*** Opening Materials provided ***

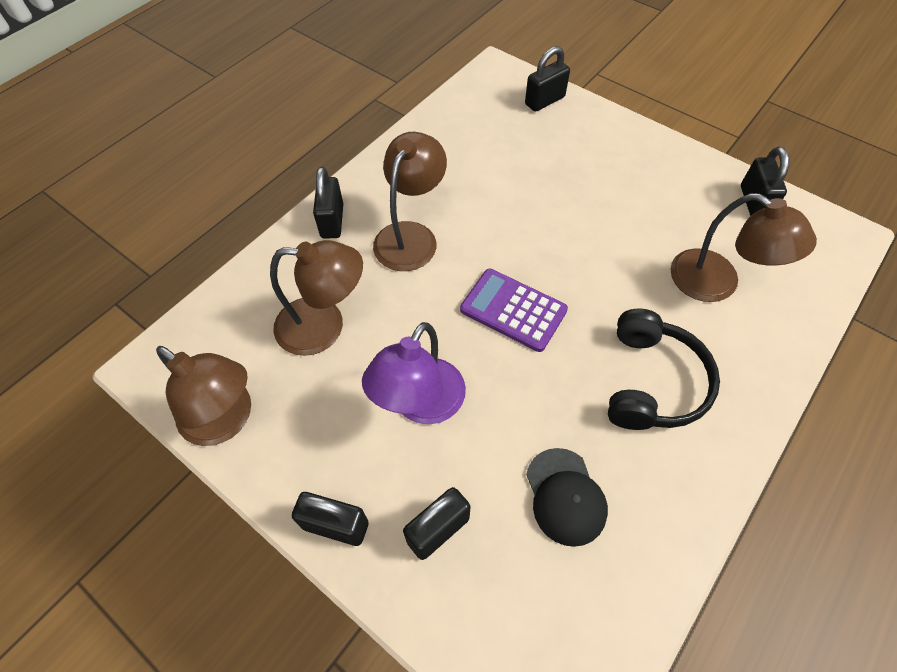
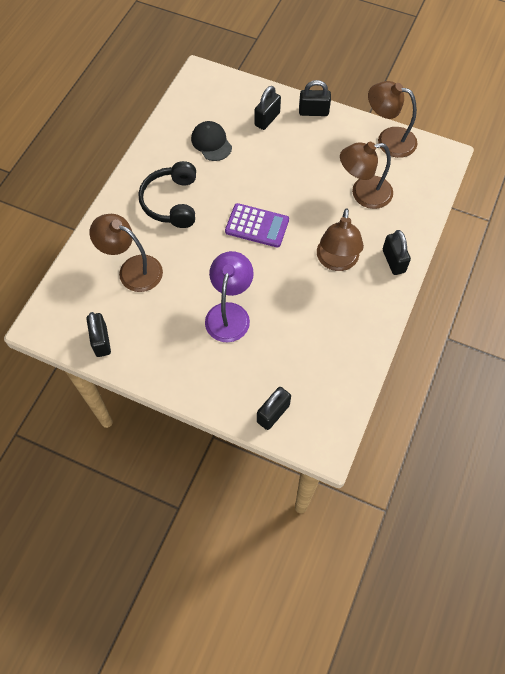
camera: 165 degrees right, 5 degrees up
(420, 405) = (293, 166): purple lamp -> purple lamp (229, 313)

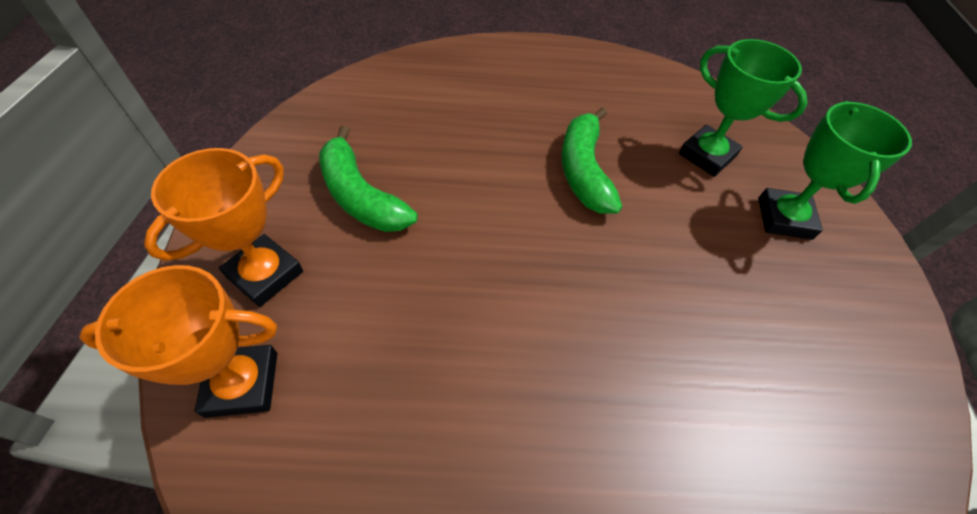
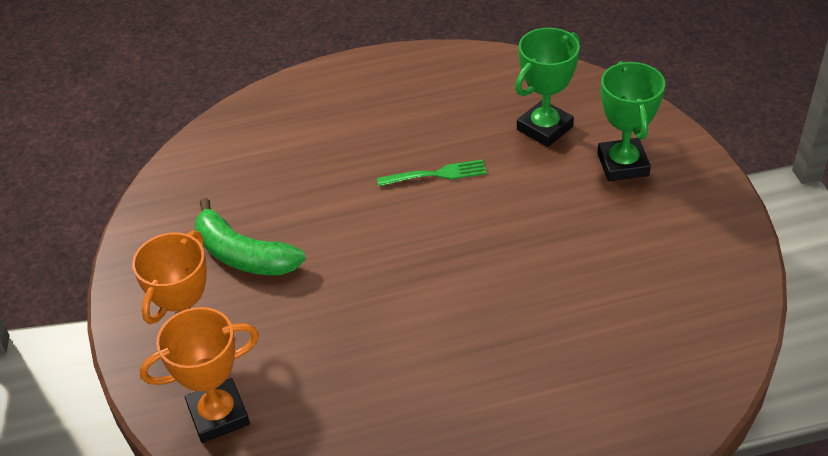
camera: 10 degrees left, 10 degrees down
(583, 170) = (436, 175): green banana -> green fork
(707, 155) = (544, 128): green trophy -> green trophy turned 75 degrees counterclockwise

*** Closing Materials provided ***
*** Opening Materials provided ***

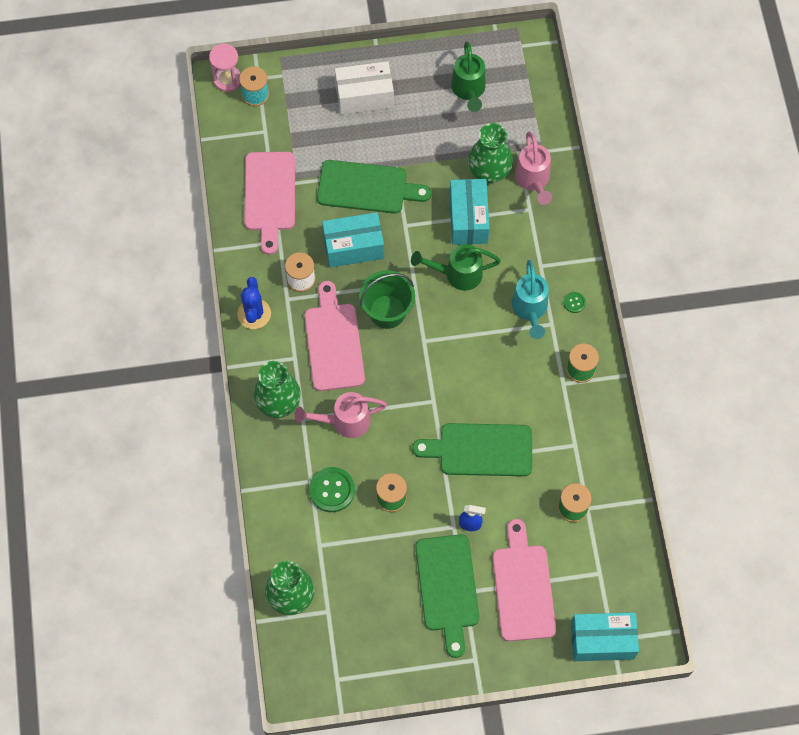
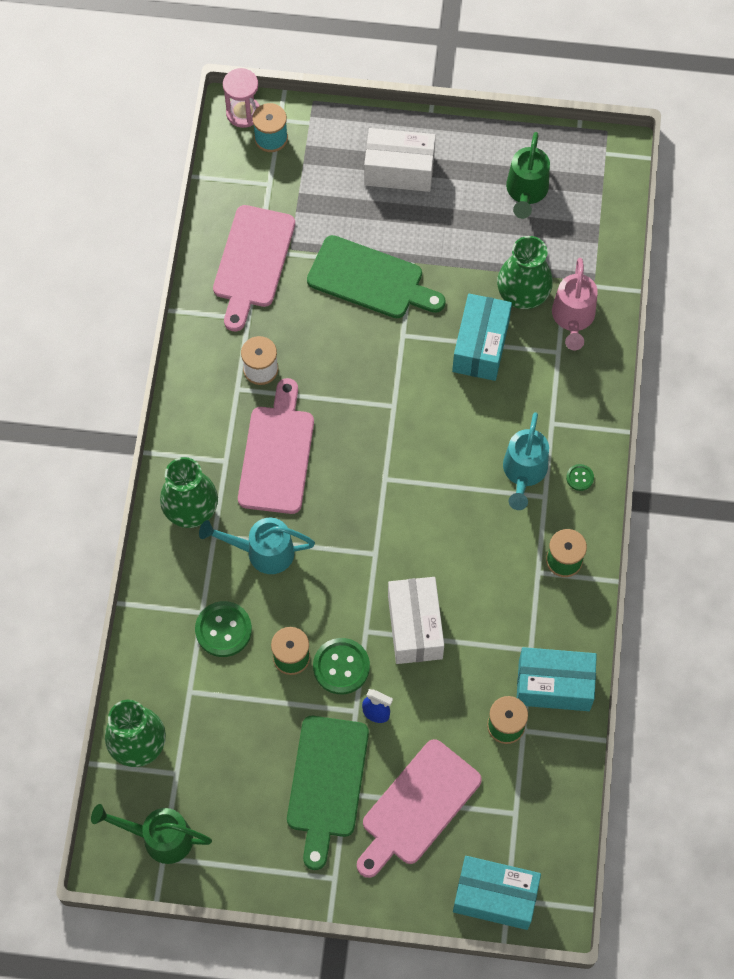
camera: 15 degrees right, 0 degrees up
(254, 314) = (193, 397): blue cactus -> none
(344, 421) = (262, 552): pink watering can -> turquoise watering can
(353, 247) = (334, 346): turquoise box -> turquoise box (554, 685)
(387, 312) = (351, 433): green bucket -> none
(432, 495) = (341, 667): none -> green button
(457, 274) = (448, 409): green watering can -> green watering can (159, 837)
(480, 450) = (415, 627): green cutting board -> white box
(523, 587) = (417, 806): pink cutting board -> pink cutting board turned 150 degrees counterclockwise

*** Closing Materials provided ***
*** Opening Materials provided ***

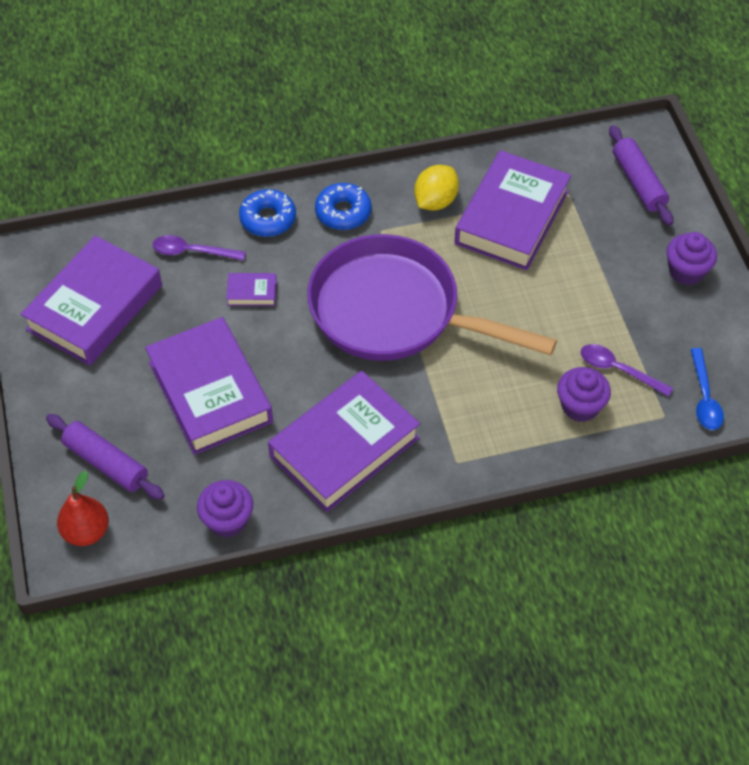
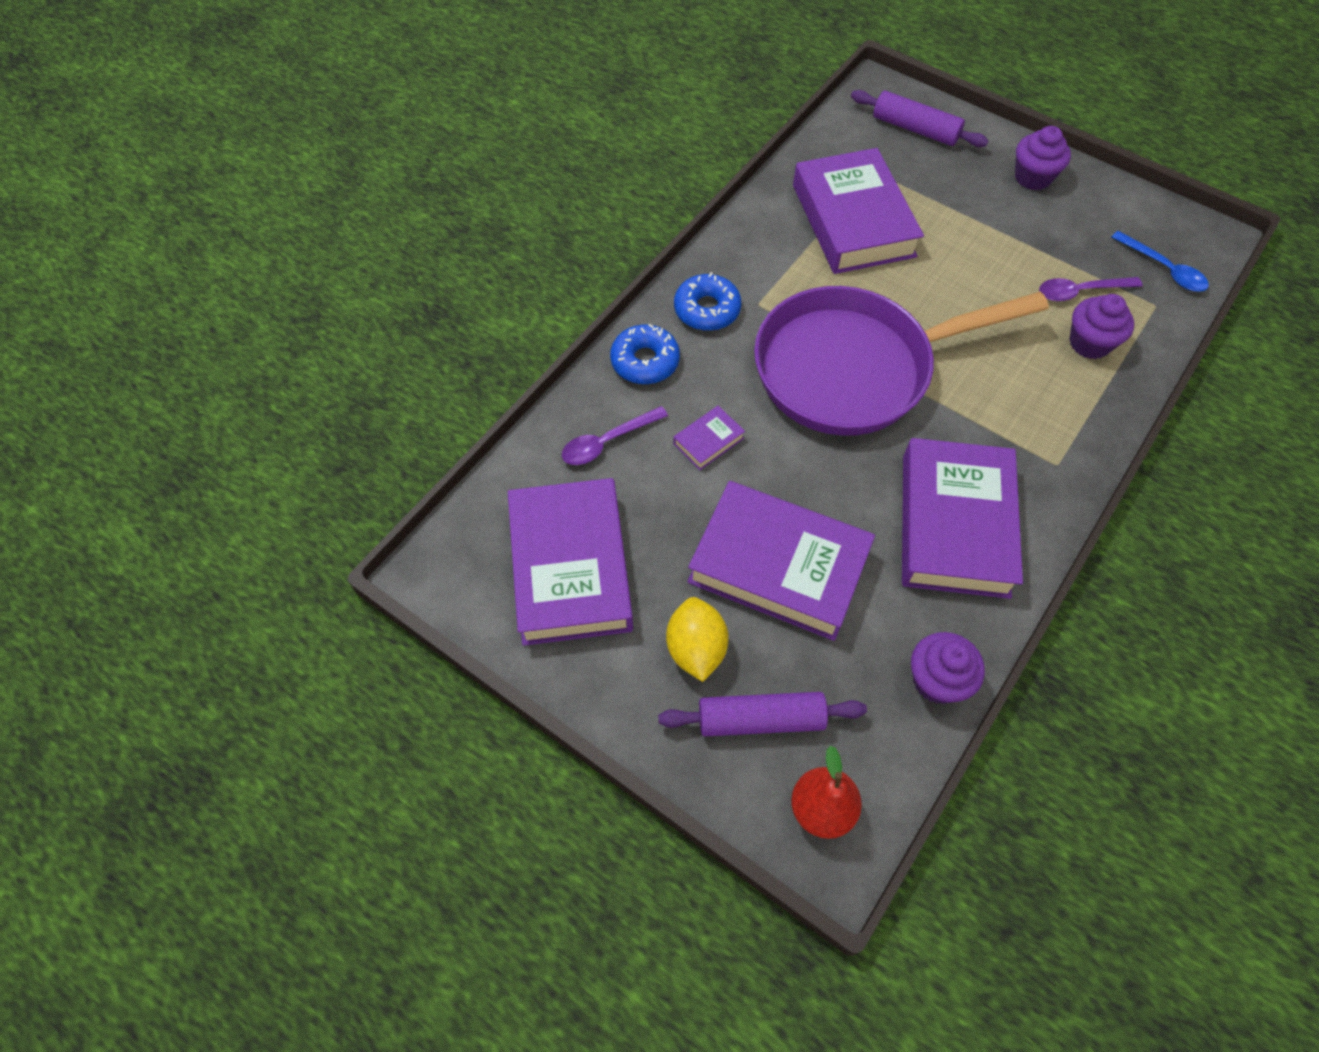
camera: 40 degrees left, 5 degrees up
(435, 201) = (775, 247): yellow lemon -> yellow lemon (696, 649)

*** Closing Materials provided ***

→ Assignment
Beginning with the line above that contains "camera: 10 degrees left, 10 degrees down", copy each line exactly up to and including the line that contains "(707, 155) = (544, 128): green", and go no further.

→ Solution to this exercise
camera: 10 degrees left, 10 degrees down
(583, 170) = (436, 175): green banana -> green fork
(707, 155) = (544, 128): green trophy -> green trophy turned 75 degrees counterclockwise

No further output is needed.